To do: Would you restate each entry word for word, omitting the pictures?

Study material:
☆ ☆ ☆ ☆ ☆

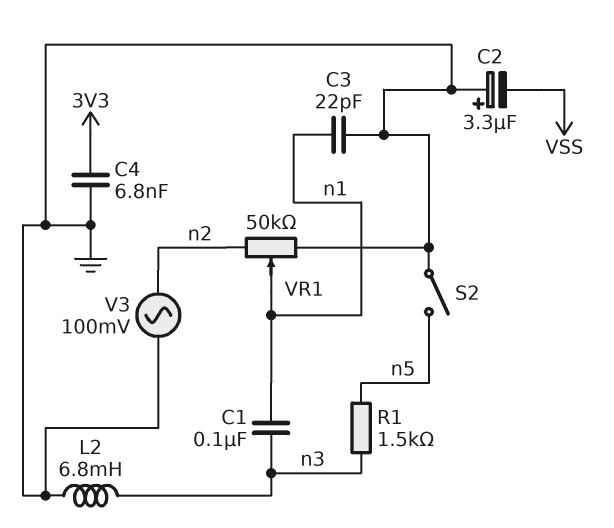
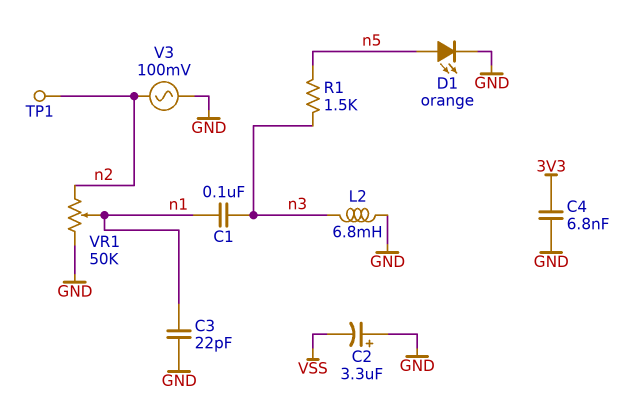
D1: none -> LED orange (A n5, K GND)
S2: switch (GND, n5) -> none
TP1: none -> test point (n2)

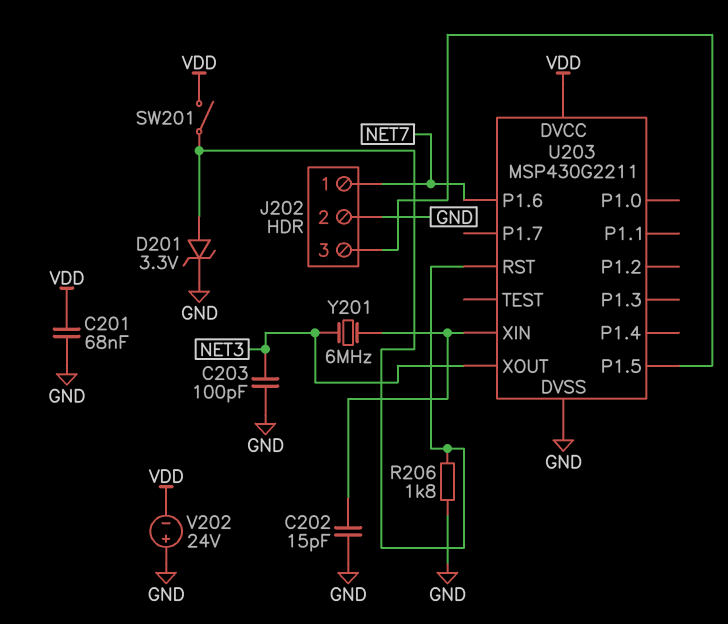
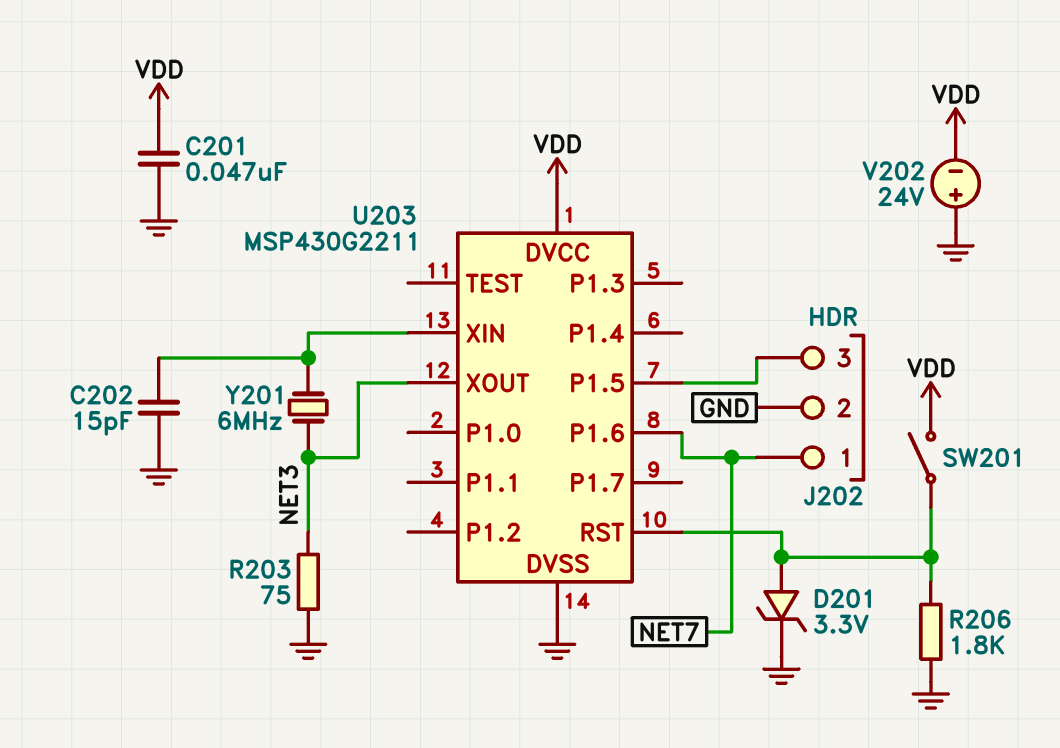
C201: 68nF (GND, VDD) -> 47nF (GND, VDD)
C203: 100pF (GND, NET3) -> none
R203: none -> 75 (GND, NET3)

☆ ☆ ☆ ☆ ☆

Answer to this task:
D1: none -> LED orange (A n5, K GND)
S2: switch (GND, n5) -> none
TP1: none -> test point (n2)

C201: 68nF (GND, VDD) -> 47nF (GND, VDD)
C203: 100pF (GND, NET3) -> none
R203: none -> 75 (GND, NET3)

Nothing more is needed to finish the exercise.